**Task prompt:** Extract each line of the listing that contains the string "with", matching case exactly.

**Items:**
___
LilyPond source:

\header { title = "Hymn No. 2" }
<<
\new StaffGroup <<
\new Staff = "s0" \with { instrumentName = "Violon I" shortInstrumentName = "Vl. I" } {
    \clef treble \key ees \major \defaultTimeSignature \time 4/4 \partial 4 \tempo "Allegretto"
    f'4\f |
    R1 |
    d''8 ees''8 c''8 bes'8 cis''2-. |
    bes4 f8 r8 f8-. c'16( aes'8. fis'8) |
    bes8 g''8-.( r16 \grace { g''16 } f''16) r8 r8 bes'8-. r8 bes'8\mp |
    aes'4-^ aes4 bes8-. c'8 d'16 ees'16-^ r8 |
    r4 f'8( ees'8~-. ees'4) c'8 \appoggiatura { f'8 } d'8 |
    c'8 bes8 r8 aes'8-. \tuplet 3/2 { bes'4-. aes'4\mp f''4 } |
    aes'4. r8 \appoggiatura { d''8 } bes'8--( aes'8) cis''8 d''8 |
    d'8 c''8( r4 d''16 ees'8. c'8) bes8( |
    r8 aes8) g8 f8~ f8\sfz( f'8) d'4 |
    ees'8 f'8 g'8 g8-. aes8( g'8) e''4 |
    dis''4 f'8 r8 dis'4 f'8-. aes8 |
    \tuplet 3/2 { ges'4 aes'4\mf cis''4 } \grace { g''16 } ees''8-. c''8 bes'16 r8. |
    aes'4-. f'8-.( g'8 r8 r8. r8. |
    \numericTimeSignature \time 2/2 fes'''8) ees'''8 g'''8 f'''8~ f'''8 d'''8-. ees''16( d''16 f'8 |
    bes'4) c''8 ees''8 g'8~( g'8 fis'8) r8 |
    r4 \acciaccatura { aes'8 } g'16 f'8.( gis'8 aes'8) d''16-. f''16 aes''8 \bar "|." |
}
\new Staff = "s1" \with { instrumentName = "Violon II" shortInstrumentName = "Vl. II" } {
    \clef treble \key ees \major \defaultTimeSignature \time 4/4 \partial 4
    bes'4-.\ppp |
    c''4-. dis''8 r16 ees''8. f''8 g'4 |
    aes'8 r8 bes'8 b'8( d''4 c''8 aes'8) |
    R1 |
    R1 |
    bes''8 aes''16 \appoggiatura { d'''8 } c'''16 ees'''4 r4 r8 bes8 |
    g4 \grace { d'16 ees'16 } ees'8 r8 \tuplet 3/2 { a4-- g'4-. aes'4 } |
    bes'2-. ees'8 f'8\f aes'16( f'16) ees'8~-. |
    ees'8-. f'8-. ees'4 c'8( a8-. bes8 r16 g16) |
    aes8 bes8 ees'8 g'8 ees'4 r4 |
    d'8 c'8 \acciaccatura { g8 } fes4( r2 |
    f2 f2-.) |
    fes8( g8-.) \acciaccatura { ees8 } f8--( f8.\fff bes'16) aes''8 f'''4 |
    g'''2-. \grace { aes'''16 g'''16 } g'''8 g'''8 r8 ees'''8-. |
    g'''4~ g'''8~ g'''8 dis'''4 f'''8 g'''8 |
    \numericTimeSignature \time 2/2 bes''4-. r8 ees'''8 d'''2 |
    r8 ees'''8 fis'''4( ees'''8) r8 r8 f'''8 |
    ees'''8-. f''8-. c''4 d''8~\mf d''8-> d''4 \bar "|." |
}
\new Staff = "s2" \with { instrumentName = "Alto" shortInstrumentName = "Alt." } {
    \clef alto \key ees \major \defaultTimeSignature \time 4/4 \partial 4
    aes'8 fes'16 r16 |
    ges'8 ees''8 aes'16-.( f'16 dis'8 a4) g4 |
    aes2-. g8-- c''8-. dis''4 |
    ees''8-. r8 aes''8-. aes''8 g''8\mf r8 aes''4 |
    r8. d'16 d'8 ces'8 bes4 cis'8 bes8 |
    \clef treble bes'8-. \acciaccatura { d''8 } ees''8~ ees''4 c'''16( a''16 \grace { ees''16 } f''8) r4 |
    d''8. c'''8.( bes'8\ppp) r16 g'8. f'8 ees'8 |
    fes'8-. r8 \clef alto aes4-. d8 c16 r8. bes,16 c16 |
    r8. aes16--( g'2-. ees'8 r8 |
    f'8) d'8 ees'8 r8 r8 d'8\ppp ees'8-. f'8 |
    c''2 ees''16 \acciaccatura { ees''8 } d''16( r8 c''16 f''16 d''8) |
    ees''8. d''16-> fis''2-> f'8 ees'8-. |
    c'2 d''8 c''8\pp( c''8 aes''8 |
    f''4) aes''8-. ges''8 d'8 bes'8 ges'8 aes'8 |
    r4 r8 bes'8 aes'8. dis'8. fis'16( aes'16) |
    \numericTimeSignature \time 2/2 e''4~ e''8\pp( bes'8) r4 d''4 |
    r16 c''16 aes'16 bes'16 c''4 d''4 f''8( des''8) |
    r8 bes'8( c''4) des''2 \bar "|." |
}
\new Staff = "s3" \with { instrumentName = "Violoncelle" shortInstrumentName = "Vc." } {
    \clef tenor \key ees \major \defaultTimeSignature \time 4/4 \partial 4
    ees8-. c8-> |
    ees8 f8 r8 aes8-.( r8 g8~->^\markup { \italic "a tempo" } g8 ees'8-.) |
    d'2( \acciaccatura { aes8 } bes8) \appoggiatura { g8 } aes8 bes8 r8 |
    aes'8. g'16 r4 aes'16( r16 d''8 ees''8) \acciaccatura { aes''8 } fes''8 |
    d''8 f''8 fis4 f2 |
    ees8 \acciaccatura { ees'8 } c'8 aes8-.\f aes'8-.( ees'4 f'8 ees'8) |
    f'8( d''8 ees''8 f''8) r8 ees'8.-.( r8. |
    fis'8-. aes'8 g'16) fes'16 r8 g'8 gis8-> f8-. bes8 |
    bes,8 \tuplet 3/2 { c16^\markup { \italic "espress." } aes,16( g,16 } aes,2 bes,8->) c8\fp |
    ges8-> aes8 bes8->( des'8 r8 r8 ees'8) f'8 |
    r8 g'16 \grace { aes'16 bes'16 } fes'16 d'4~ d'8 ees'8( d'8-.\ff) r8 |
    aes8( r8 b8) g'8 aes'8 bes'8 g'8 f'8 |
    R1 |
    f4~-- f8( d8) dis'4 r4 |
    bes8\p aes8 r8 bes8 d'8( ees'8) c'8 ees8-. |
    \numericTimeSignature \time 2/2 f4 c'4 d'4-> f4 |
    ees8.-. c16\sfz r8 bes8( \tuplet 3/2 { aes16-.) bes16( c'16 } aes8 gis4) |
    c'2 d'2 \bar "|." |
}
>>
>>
___
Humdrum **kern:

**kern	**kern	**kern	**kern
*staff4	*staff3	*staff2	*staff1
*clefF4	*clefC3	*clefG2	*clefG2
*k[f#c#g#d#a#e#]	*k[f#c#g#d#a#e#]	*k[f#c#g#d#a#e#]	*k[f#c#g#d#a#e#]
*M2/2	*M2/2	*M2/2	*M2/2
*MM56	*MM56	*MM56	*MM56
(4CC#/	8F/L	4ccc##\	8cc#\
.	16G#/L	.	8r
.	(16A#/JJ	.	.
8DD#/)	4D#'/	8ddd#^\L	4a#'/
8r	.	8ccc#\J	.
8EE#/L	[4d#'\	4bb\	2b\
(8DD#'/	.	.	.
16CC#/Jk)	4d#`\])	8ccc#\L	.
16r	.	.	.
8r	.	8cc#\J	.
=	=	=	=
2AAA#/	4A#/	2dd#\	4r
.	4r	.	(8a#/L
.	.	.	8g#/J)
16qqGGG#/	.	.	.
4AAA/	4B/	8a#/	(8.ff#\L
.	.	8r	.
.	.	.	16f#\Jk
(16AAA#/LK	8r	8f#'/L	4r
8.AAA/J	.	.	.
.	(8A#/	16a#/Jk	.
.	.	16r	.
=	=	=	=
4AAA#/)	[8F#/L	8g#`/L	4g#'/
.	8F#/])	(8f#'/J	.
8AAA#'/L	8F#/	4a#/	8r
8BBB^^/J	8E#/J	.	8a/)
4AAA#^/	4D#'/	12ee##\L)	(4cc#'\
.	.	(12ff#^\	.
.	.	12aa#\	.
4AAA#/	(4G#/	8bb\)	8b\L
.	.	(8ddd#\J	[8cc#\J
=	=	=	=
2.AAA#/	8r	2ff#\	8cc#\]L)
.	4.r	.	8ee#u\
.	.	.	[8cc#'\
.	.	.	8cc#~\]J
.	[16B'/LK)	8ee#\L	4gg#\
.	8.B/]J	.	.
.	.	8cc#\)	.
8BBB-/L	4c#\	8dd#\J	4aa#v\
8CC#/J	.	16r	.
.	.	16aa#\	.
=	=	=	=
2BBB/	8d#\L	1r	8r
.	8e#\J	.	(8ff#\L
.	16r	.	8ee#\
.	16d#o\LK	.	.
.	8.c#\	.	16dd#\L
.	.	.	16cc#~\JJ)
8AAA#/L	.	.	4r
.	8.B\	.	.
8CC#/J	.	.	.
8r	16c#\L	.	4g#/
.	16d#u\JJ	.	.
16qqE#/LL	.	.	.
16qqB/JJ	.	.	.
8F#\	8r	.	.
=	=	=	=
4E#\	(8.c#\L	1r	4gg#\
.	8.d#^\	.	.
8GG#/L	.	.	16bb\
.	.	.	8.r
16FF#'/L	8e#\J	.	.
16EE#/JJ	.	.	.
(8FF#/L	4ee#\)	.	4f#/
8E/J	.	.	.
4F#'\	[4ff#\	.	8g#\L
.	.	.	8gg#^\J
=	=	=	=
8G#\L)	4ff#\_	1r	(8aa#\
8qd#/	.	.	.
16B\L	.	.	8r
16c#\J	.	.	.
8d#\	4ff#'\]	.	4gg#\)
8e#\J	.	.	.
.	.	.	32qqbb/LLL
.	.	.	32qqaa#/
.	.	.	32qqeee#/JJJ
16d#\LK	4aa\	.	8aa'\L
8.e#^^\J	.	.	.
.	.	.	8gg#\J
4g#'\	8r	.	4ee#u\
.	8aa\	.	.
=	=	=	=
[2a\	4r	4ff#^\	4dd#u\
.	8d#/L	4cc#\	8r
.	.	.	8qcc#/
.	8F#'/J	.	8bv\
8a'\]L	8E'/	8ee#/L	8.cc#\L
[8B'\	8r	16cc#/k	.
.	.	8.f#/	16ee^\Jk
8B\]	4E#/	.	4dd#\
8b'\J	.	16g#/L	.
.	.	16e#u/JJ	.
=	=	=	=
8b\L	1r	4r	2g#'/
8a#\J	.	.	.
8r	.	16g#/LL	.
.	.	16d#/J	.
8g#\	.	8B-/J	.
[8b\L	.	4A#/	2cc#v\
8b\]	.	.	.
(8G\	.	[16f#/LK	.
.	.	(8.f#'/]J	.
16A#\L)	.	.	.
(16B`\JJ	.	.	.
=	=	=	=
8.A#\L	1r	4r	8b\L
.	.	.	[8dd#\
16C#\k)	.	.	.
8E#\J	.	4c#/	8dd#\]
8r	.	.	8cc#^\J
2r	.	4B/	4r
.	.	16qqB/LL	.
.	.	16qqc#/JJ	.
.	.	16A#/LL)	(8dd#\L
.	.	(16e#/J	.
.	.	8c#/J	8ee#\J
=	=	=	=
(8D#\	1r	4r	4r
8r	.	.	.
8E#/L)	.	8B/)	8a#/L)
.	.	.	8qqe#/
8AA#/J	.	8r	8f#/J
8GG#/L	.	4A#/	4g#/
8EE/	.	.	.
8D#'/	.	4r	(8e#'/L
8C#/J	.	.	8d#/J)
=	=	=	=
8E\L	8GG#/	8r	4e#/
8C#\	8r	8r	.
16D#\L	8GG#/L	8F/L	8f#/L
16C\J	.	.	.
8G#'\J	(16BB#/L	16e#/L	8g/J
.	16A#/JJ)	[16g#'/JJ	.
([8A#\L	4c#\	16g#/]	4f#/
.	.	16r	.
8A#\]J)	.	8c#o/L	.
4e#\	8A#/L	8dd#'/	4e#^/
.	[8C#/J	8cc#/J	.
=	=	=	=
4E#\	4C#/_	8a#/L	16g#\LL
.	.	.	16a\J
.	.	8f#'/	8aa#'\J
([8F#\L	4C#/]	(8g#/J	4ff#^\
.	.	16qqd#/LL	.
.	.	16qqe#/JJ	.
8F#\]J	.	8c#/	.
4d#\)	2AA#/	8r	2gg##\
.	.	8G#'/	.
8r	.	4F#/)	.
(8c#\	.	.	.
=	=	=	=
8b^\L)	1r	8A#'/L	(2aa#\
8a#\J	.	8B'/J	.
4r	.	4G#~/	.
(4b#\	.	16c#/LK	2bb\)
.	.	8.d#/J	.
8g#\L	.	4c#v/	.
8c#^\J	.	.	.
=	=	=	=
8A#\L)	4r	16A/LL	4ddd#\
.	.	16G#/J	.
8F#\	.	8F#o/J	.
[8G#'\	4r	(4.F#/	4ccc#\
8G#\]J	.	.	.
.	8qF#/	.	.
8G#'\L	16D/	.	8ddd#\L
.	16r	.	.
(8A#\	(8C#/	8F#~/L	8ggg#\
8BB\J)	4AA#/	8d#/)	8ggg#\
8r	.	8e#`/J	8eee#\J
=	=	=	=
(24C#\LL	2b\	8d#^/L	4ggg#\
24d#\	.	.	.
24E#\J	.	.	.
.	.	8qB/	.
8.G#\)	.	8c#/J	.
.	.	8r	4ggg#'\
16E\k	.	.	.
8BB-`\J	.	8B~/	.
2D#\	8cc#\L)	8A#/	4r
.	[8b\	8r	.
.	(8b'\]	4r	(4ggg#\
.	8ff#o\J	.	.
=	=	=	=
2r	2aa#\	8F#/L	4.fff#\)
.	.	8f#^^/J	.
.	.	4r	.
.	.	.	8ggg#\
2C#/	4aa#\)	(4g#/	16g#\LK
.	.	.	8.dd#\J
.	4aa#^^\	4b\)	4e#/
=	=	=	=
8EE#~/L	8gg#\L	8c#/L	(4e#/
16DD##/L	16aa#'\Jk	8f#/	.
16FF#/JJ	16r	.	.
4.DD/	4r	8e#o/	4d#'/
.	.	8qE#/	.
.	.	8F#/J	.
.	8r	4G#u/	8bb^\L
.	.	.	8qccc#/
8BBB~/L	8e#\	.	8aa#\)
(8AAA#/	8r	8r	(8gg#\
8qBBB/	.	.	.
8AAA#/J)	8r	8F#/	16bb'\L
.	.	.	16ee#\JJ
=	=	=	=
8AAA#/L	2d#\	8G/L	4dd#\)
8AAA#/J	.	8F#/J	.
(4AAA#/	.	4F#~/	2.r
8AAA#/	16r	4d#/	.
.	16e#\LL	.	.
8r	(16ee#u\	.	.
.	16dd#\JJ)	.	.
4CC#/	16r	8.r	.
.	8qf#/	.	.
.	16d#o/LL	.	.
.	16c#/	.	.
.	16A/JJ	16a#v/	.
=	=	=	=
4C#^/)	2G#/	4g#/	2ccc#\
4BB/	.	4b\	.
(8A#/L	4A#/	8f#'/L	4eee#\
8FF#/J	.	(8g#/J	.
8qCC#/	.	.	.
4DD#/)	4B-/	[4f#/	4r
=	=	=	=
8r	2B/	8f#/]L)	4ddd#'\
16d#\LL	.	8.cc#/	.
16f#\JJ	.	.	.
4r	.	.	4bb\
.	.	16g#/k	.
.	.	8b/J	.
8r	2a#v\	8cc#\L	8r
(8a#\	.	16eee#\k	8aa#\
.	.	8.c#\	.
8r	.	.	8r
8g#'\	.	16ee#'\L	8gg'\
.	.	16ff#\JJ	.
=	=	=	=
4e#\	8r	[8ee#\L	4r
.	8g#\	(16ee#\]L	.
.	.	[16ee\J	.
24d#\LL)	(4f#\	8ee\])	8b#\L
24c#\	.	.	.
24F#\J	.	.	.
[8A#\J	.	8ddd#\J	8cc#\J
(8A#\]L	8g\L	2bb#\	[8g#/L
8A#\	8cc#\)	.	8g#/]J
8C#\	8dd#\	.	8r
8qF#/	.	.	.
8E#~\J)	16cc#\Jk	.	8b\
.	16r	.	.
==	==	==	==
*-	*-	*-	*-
___
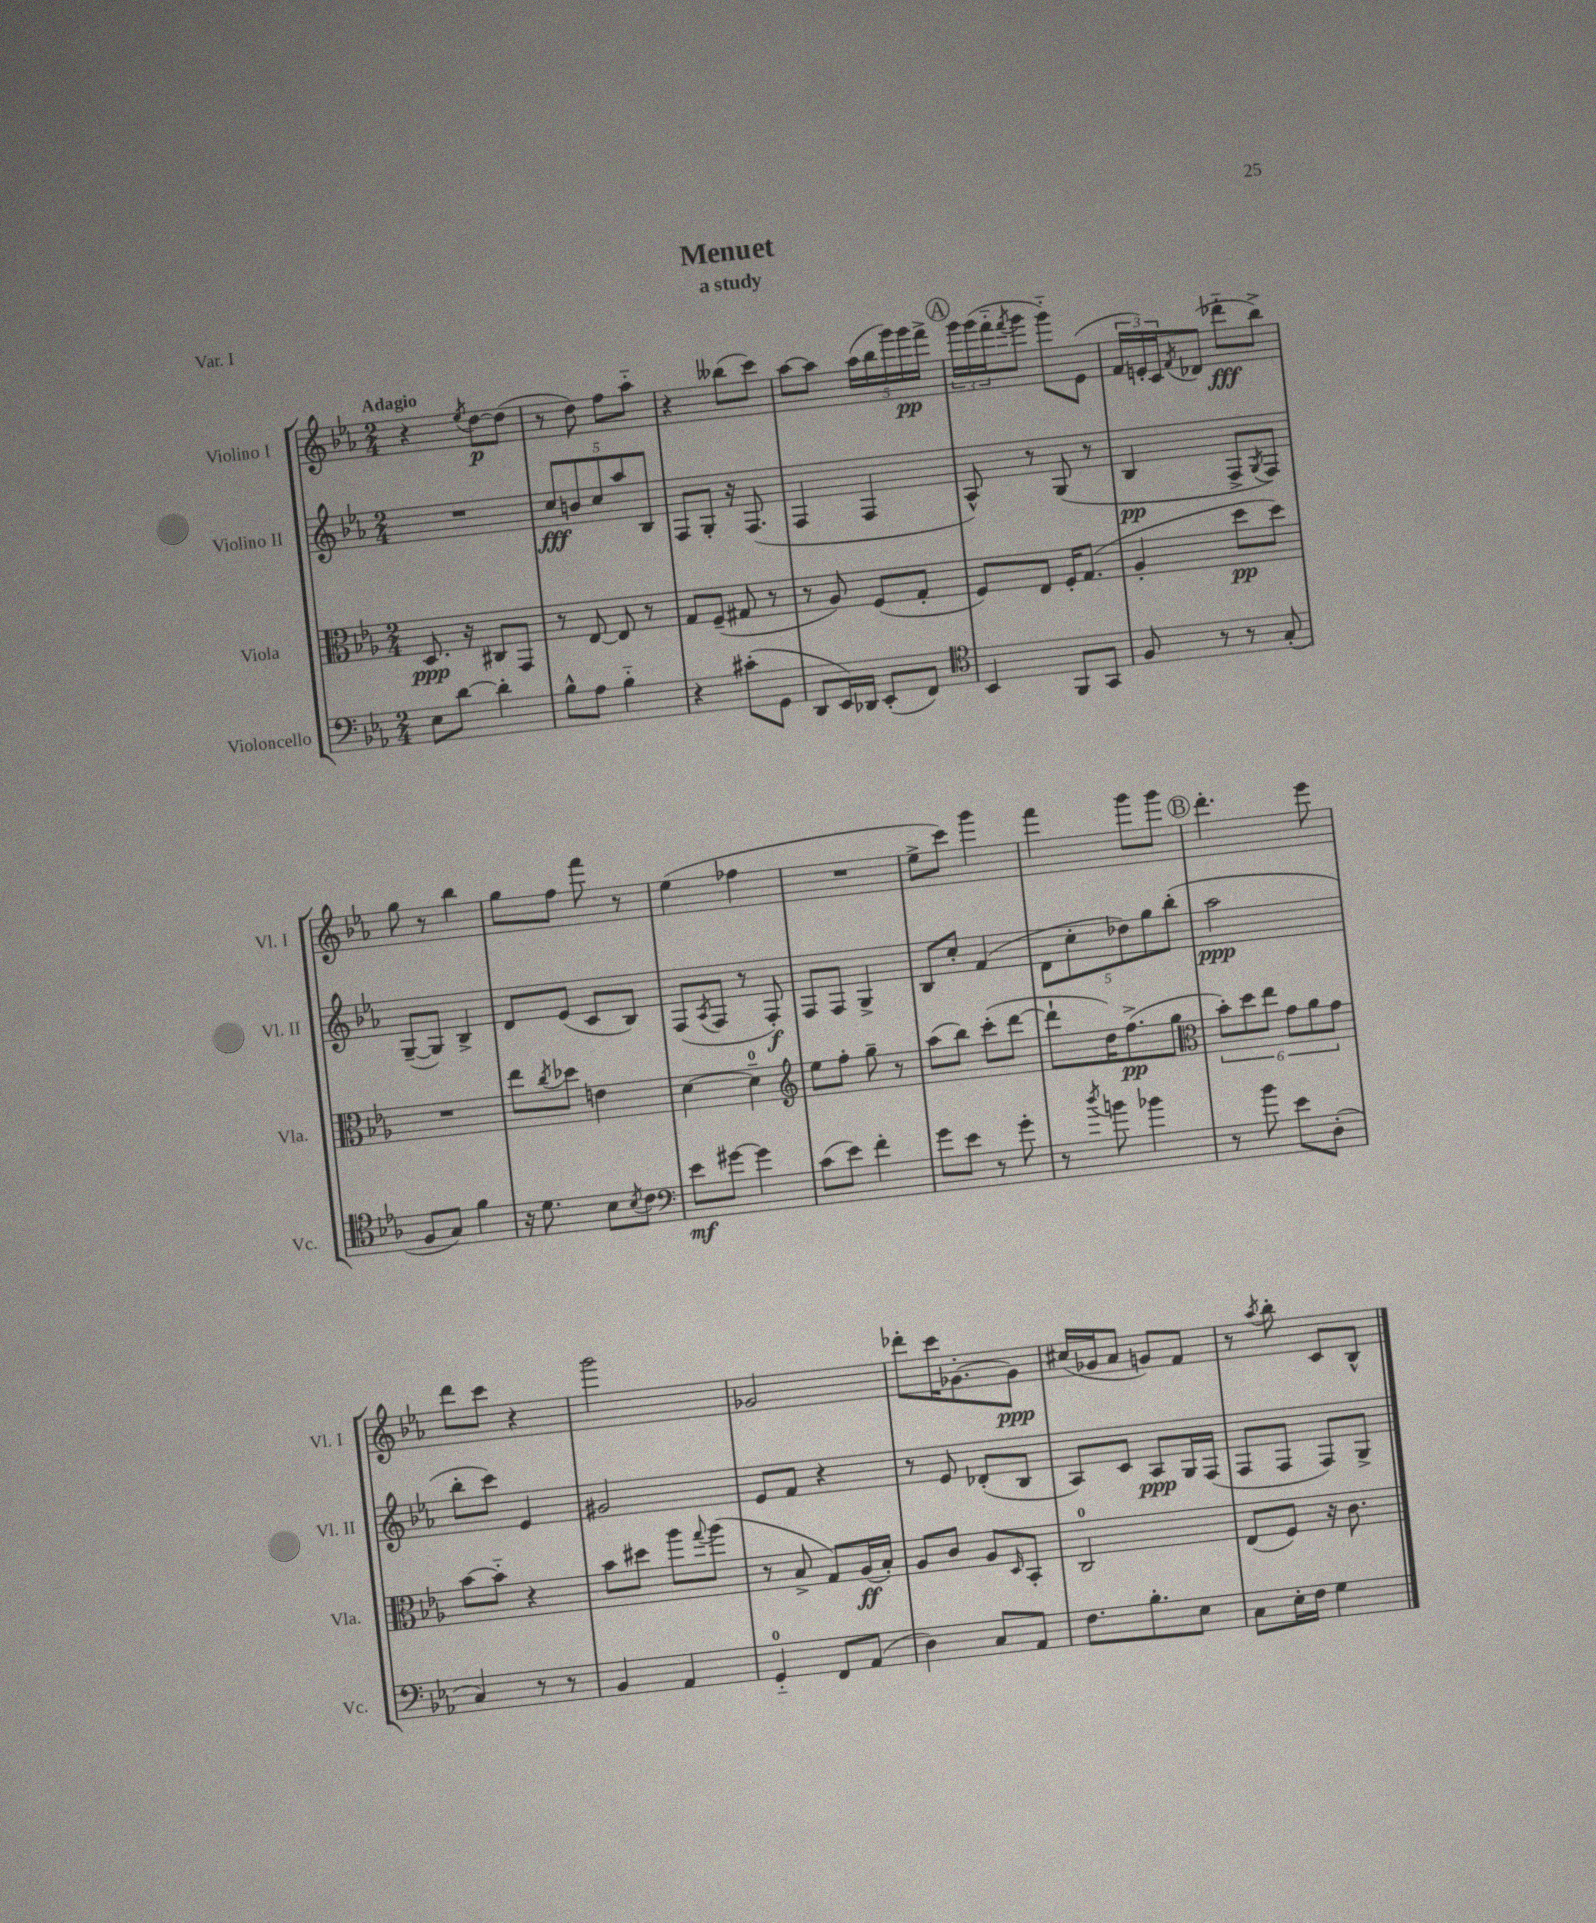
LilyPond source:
___
**Task response:**
\new Staff = "s0" \with { instrumentName = "Violon I" shortInstrumentName = "Vl. I" } {
\new Staff = "s1" \with { instrumentName = "Violon II" shortInstrumentName = "Vl. II" } {
\new Staff = "s2" \with { instrumentName = "Alto" shortInstrumentName = "Alt." } {
\new Staff = "s3" \with { instrumentName = "Violoncelle" shortInstrumentName = "Vc." } {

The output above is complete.